• DATA FOR THE TASK
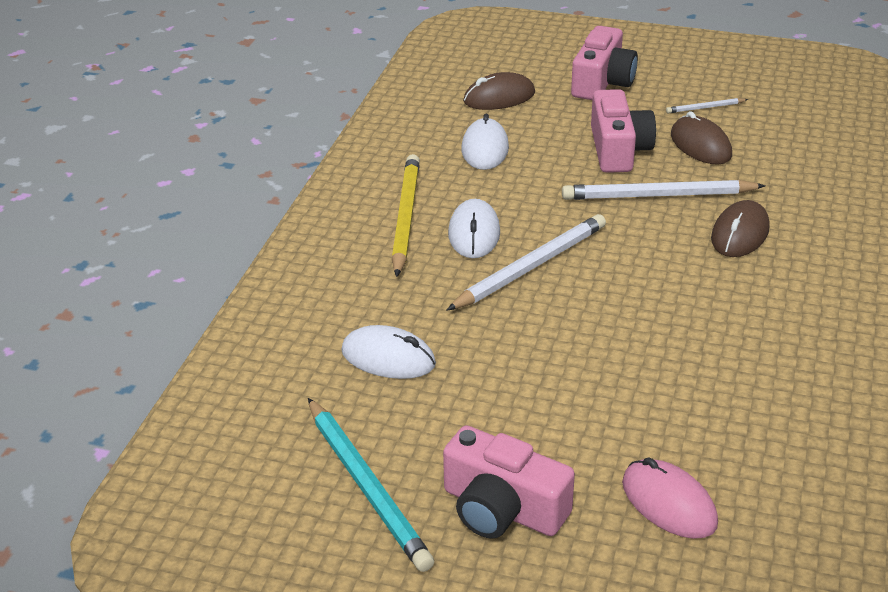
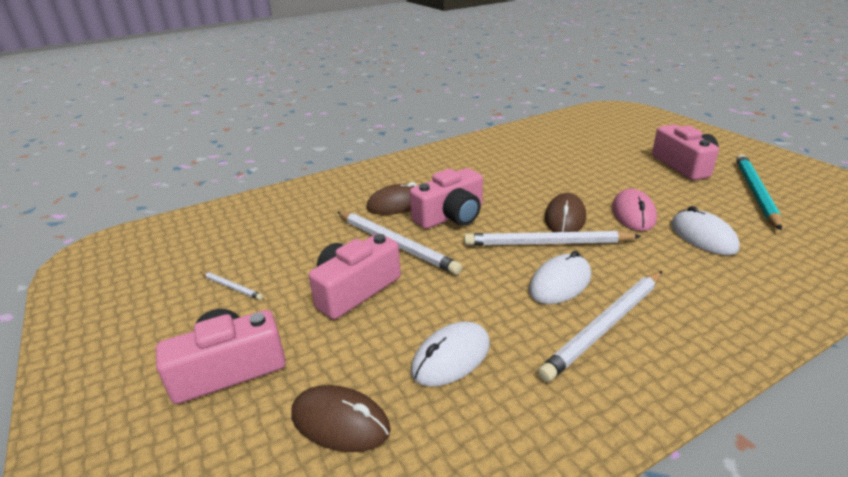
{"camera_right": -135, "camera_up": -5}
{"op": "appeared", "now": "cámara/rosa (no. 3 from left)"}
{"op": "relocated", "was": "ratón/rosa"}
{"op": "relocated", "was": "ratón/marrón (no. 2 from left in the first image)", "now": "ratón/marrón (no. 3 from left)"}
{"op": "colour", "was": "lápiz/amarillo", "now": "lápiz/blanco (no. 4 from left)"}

• DESCRIPTION OF THE TASK
Reproduce each line of the records exactly, omitting any picture.

• WRITTEN SOLUTION
{"camera_right": -135, "camera_up": -5}
{"op": "appeared", "now": "cámara/rosa (no. 3 from left)"}
{"op": "relocated", "was": "ratón/rosa"}
{"op": "relocated", "was": "ratón/marrón (no. 2 from left in the first image)", "now": "ratón/marrón (no. 3 from left)"}
{"op": "colour", "was": "lápiz/amarillo", "now": "lápiz/blanco (no. 4 from left)"}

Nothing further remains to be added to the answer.